- [EXERCISE] Restate word for word only the lines running from the one with "camera: 25 degrees right, 5 degrees up" to the end of the data, both ends included. Omit any pictures.

- [SOURCE MATERIAL]
+ + + + + + +
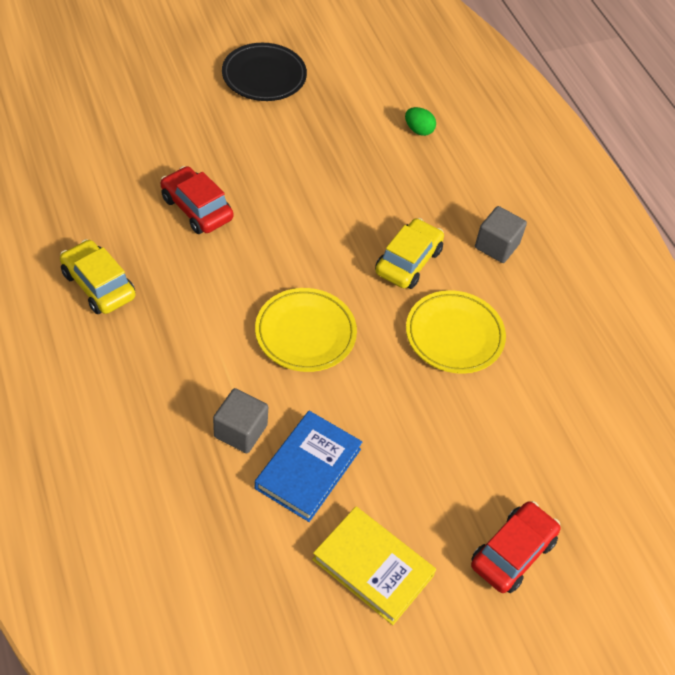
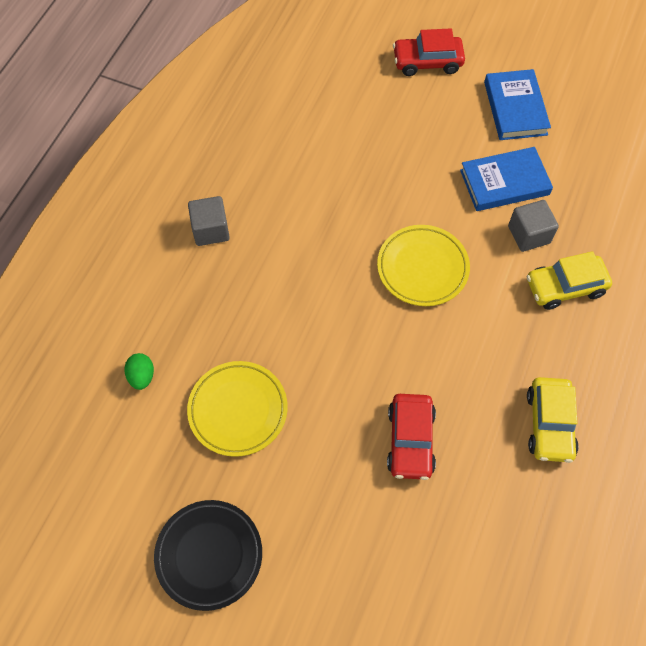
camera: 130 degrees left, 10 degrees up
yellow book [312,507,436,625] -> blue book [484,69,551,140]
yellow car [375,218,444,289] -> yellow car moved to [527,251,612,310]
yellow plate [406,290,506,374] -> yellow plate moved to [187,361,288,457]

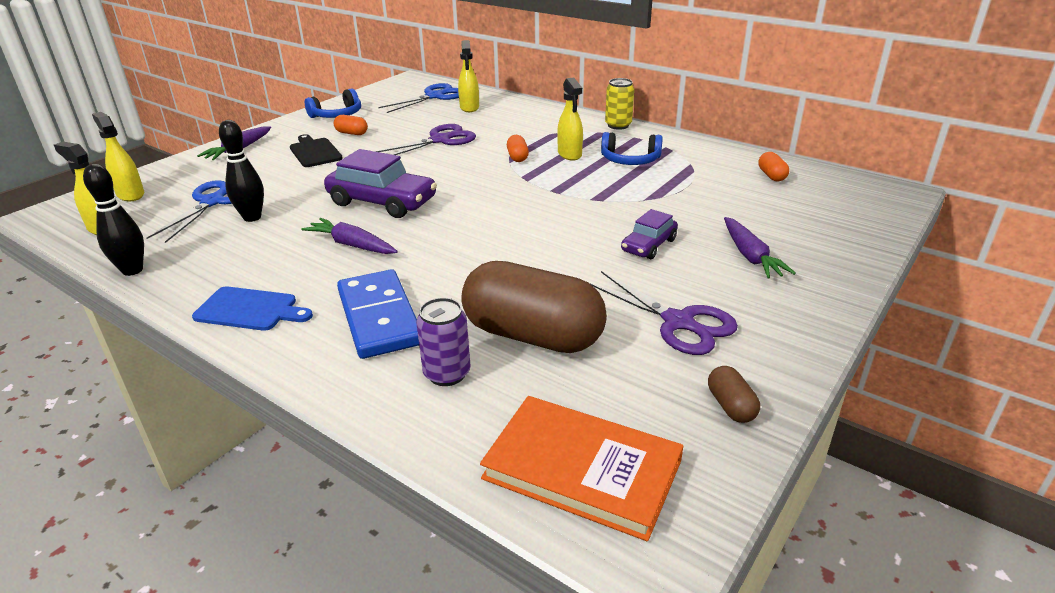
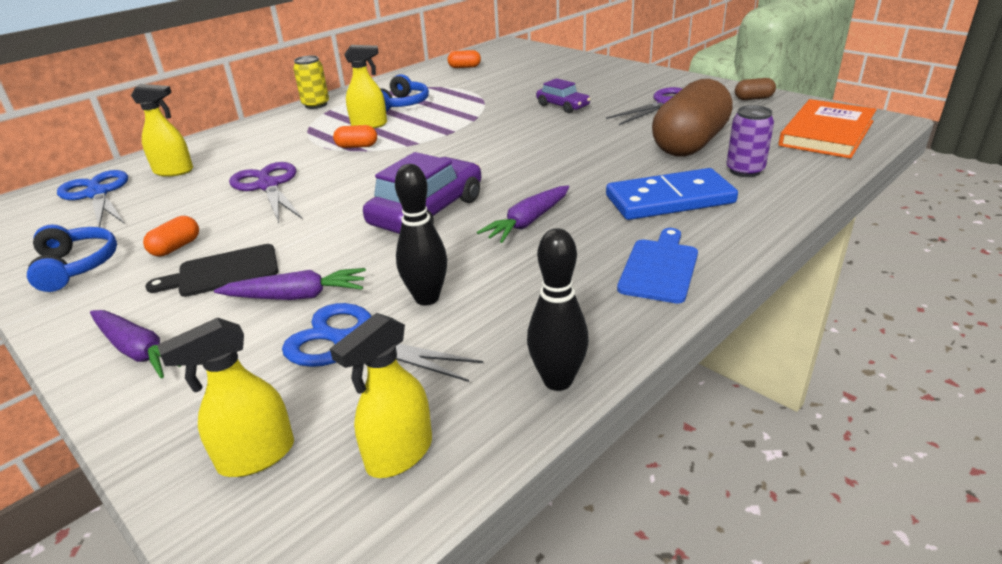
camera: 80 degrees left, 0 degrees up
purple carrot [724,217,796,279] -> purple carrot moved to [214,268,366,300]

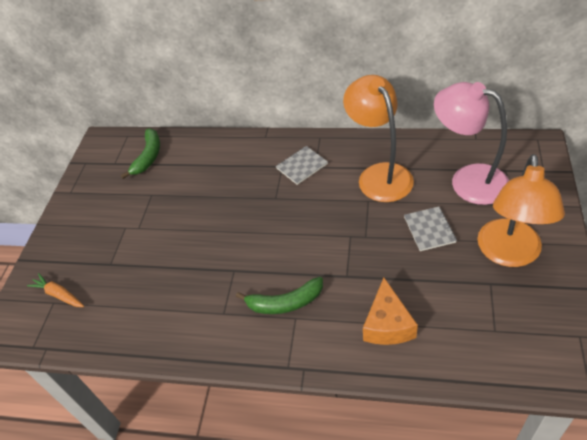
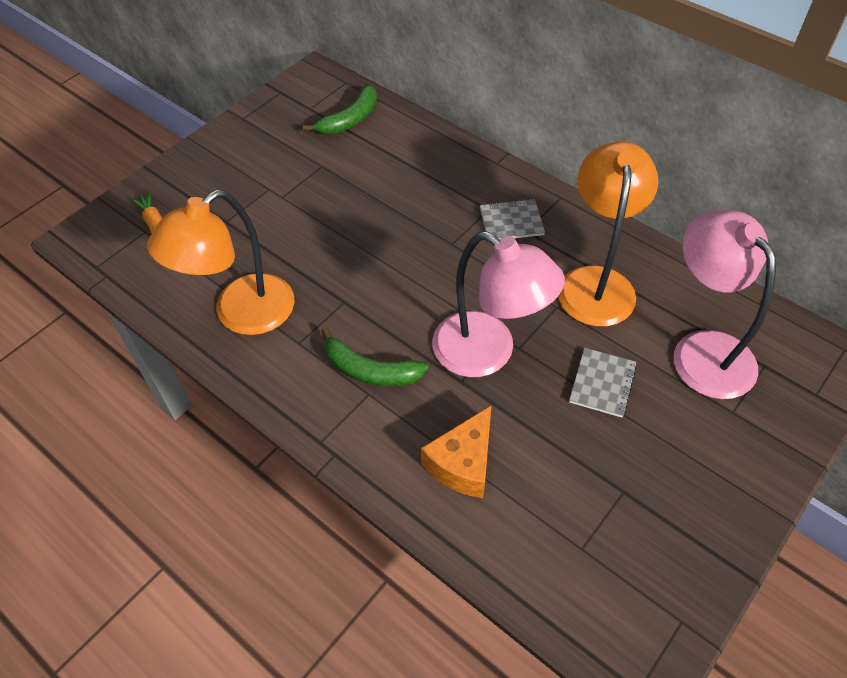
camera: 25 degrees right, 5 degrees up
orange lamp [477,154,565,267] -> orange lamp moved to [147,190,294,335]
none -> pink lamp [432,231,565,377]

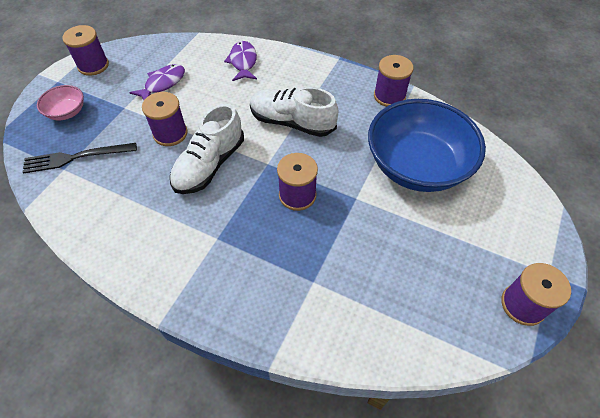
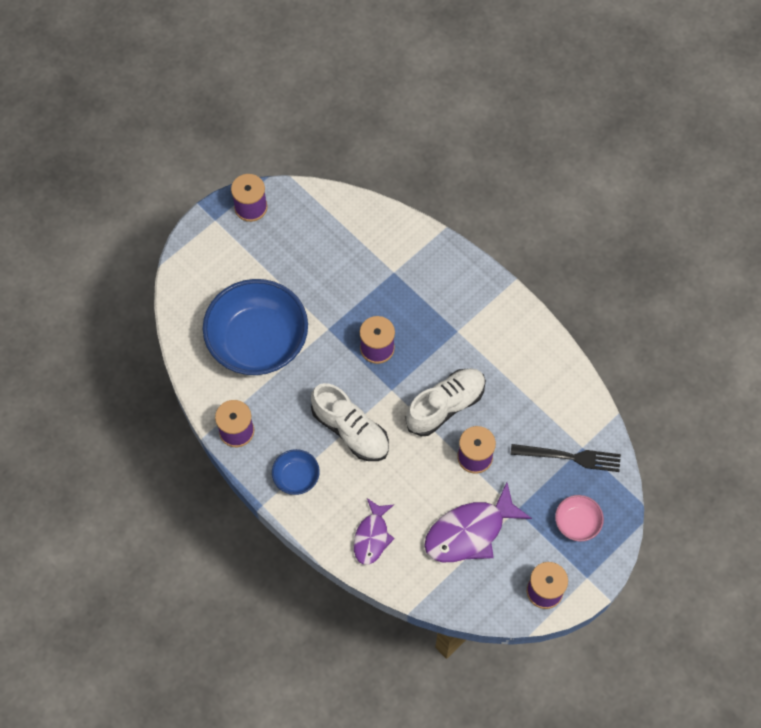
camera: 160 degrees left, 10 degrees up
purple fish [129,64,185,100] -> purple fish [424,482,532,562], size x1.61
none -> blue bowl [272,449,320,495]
+ + + + + + +
- [PROBLEM SOLUTION]
camera: 25 degrees right, 5 degrees up
orange lamp [477,154,565,267] -> orange lamp moved to [147,190,294,335]
none -> pink lamp [432,231,565,377]

camera: 160 degrees left, 10 degrees up
purple fish [129,64,185,100] -> purple fish [424,482,532,562], size x1.61
none -> blue bowl [272,449,320,495]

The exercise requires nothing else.